→ **EXERCISE AIM**
Every entry needs to be reproduced exactly.

→ **RECORD SET**
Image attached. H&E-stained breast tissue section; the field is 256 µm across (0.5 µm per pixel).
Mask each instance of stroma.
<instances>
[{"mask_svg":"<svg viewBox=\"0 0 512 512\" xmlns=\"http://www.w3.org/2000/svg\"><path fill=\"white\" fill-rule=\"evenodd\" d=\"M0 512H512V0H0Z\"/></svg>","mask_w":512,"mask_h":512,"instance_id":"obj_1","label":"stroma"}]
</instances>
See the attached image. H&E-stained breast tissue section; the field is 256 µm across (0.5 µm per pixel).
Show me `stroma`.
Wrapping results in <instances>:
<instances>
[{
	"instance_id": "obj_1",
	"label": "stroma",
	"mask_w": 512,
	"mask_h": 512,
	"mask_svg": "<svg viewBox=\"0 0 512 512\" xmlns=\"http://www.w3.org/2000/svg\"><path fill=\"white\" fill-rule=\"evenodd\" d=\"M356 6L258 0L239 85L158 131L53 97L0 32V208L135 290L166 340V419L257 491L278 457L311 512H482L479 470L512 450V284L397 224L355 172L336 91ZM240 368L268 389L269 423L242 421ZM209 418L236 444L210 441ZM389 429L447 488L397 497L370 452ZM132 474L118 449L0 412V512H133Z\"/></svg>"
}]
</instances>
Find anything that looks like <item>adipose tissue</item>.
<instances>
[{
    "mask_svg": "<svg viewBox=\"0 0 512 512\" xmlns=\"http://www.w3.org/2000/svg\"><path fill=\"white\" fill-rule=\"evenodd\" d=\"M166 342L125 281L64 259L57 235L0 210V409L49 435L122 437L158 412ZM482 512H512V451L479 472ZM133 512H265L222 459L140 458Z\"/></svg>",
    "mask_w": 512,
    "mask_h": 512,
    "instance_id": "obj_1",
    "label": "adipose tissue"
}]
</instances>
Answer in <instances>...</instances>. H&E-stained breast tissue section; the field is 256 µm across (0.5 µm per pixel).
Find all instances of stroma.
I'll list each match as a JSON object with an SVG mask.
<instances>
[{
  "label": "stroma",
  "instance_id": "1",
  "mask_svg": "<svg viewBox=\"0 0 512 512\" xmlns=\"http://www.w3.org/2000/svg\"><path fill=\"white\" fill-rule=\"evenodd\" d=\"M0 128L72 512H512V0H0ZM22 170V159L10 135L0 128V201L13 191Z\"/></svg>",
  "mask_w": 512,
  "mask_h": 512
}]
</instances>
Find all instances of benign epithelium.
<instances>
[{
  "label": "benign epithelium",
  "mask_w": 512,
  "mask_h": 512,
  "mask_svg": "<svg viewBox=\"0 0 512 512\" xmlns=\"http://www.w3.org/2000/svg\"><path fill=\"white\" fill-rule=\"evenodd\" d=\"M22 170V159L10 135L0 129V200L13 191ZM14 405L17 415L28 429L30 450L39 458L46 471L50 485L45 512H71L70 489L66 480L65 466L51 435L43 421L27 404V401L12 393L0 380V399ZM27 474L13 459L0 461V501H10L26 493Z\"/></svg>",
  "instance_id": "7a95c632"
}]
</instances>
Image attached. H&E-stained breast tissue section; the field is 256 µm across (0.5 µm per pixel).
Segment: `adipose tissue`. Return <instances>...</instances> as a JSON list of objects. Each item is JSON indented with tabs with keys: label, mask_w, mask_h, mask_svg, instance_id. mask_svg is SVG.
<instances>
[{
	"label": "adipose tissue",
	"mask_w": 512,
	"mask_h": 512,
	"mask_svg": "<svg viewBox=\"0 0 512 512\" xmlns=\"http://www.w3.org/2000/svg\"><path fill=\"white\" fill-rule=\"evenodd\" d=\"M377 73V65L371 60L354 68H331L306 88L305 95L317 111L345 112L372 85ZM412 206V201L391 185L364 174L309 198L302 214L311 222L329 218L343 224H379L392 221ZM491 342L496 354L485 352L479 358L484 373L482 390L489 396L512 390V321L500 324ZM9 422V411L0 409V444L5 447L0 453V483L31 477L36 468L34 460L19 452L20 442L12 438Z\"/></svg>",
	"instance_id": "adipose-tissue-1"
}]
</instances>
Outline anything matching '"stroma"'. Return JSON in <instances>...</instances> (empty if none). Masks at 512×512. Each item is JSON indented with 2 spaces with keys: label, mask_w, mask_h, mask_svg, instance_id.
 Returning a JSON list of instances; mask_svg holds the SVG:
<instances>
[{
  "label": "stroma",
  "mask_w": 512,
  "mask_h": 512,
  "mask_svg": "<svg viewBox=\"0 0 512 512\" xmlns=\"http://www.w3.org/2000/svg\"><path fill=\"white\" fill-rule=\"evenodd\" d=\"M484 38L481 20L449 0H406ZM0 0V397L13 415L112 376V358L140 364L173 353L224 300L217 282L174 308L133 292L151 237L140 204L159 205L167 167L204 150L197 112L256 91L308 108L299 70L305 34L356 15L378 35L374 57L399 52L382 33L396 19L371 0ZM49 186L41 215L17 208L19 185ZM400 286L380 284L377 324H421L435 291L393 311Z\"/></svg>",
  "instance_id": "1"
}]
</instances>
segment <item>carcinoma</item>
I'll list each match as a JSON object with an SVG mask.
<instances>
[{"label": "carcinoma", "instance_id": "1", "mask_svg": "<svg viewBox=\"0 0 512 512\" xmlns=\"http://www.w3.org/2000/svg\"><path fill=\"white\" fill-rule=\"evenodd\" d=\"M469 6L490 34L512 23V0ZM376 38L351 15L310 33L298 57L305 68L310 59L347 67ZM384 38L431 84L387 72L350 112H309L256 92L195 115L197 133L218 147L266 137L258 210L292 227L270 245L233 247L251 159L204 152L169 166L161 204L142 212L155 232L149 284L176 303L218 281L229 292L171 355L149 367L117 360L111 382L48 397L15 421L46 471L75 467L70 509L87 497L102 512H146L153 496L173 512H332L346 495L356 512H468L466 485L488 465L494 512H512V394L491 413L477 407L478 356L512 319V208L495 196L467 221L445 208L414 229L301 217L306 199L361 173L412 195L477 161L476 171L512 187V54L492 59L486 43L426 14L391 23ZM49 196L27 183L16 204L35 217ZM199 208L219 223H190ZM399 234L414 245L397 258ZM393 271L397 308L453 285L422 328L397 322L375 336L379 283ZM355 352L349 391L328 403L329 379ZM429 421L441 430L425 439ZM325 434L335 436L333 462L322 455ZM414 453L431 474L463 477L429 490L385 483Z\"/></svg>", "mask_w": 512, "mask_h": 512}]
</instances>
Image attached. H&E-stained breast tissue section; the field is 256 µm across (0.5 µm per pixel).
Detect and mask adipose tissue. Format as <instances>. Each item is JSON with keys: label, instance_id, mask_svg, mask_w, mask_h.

→ **EXPECTED OUTPUT**
Image attached. H&E-stained breast tissue section; the field is 256 µm across (0.5 µm per pixel).
Mask each instance of stroma.
<instances>
[{"mask_svg":"<svg viewBox=\"0 0 512 512\" xmlns=\"http://www.w3.org/2000/svg\"><path fill=\"white\" fill-rule=\"evenodd\" d=\"M0 512H512V0H0Z\"/></svg>","mask_w":512,"mask_h":512,"instance_id":"obj_1","label":"stroma"}]
</instances>
See the attached image. H&E-stained breast tissue section; the field is 256 µm across (0.5 µm per pixel).
Show me `stroma`.
Wrapping results in <instances>:
<instances>
[{
	"instance_id": "obj_1",
	"label": "stroma",
	"mask_w": 512,
	"mask_h": 512,
	"mask_svg": "<svg viewBox=\"0 0 512 512\" xmlns=\"http://www.w3.org/2000/svg\"><path fill=\"white\" fill-rule=\"evenodd\" d=\"M356 6L258 0L239 85L158 131L53 97L0 32V208L135 290L166 340V419L257 491L278 457L311 512H482L479 470L512 450V284L397 224L355 172L336 91ZM240 368L268 389L269 423L242 421ZM209 418L236 444L210 441ZM389 429L447 488L397 497L370 452ZM132 474L118 449L0 412V512H133Z\"/></svg>"
}]
</instances>
Find anything that looks like <item>adipose tissue</item>.
<instances>
[{
    "mask_svg": "<svg viewBox=\"0 0 512 512\" xmlns=\"http://www.w3.org/2000/svg\"><path fill=\"white\" fill-rule=\"evenodd\" d=\"M166 342L125 281L64 259L57 235L0 210V409L49 435L122 437L158 412ZM482 512H512V451L479 472ZM133 512H265L222 459L140 458Z\"/></svg>",
    "mask_w": 512,
    "mask_h": 512,
    "instance_id": "obj_1",
    "label": "adipose tissue"
}]
</instances>
Answer in <instances>...</instances>. H&E-stained breast tissue section; the field is 256 µm across (0.5 µm per pixel).
Find all instances of stroma.
I'll list each match as a JSON object with an SVG mask.
<instances>
[{
  "label": "stroma",
  "instance_id": "1",
  "mask_svg": "<svg viewBox=\"0 0 512 512\" xmlns=\"http://www.w3.org/2000/svg\"><path fill=\"white\" fill-rule=\"evenodd\" d=\"M0 128L72 512H512V0H0ZM22 170V159L10 135L0 128V201L13 191Z\"/></svg>",
  "mask_w": 512,
  "mask_h": 512
}]
</instances>
Find all instances of benign epithelium.
<instances>
[{
  "label": "benign epithelium",
  "mask_w": 512,
  "mask_h": 512,
  "mask_svg": "<svg viewBox=\"0 0 512 512\" xmlns=\"http://www.w3.org/2000/svg\"><path fill=\"white\" fill-rule=\"evenodd\" d=\"M22 170V159L10 135L0 129V200L13 191ZM14 405L17 415L28 429L30 450L39 458L46 471L50 485L45 512H71L70 489L66 480L65 466L51 435L43 421L27 404V401L12 393L0 380V399ZM27 474L13 459L0 461V501H10L26 493Z\"/></svg>",
  "instance_id": "7a95c632"
}]
</instances>
Image attached. H&E-stained breast tissue section; the field is 256 µm across (0.5 µm per pixel).
Segment: `adipose tissue`. Return <instances>...</instances> as a JSON list of objects. Each item is JSON indented with tabs with keys: label, mask_w, mask_h, mask_svg, instance_id. mask_svg is SVG.
<instances>
[{
	"label": "adipose tissue",
	"mask_w": 512,
	"mask_h": 512,
	"mask_svg": "<svg viewBox=\"0 0 512 512\" xmlns=\"http://www.w3.org/2000/svg\"><path fill=\"white\" fill-rule=\"evenodd\" d=\"M377 73V65L371 60L354 68H331L306 88L305 95L317 111L345 112L372 85ZM412 206V201L391 185L364 174L309 198L302 214L311 222L329 218L343 224H379L392 221ZM491 342L496 354L485 352L479 358L484 373L482 390L489 396L512 390V321L500 324ZM9 422V411L0 409V444L5 447L0 453V483L31 477L36 468L34 460L19 452L20 442L12 438Z\"/></svg>",
	"instance_id": "adipose-tissue-1"
}]
</instances>
Outline anything matching '"stroma"'. Return JSON in <instances>...</instances> (empty if none). Masks at 512×512. Each item is JSON indented with 2 spaces with keys: label, mask_w, mask_h, mask_svg, instance_id.
 Returning a JSON list of instances; mask_svg holds the SVG:
<instances>
[{
  "label": "stroma",
  "mask_w": 512,
  "mask_h": 512,
  "mask_svg": "<svg viewBox=\"0 0 512 512\" xmlns=\"http://www.w3.org/2000/svg\"><path fill=\"white\" fill-rule=\"evenodd\" d=\"M484 38L481 20L449 0H406ZM0 0V397L13 415L112 376V358L140 364L173 353L224 300L217 282L174 308L133 292L151 237L140 204L159 205L167 167L204 150L197 112L256 91L308 108L299 70L305 34L356 15L378 35L374 57L399 52L382 33L396 19L371 0ZM49 186L41 215L17 208L19 185ZM400 286L380 284L377 324H421L435 291L393 311Z\"/></svg>",
  "instance_id": "1"
}]
</instances>
segment <item>carcinoma</item>
I'll list each match as a JSON object with an SVG mask.
<instances>
[{"label": "carcinoma", "instance_id": "1", "mask_svg": "<svg viewBox=\"0 0 512 512\" xmlns=\"http://www.w3.org/2000/svg\"><path fill=\"white\" fill-rule=\"evenodd\" d=\"M469 6L490 34L512 23V0ZM376 38L351 15L310 33L298 57L305 68L310 59L347 67ZM384 38L431 84L387 72L350 112H309L256 92L195 115L197 133L218 147L266 137L258 210L292 227L270 245L233 247L251 159L204 152L169 166L161 204L142 212L155 232L149 284L176 303L218 281L229 292L171 355L149 367L117 360L111 382L48 397L15 421L46 471L75 467L70 509L87 497L102 512H146L153 496L173 512H332L346 495L356 512H468L466 485L488 465L494 512H512V394L491 413L477 407L478 356L512 319V208L495 196L467 221L445 208L414 229L301 217L306 199L361 173L412 195L477 161L476 171L512 187V54L492 59L486 43L426 14L391 23ZM49 196L27 183L16 204L35 217ZM199 208L219 223H190ZM399 234L414 245L397 258ZM393 271L397 308L453 285L422 328L397 322L375 336L379 283ZM355 352L349 391L328 403L329 379ZM429 421L441 430L425 439ZM325 434L335 436L333 462L322 455ZM414 453L431 474L463 477L429 490L385 483Z\"/></svg>", "mask_w": 512, "mask_h": 512}]
</instances>
Image attached. H&E-stained breast tissue section; the field is 256 µm across (0.5 µm per pixel).
Detect and mask adipose tissue. Format as <instances>. Each item is JSON with keys: label, instance_id, mask_svg, mask_w, mask_h.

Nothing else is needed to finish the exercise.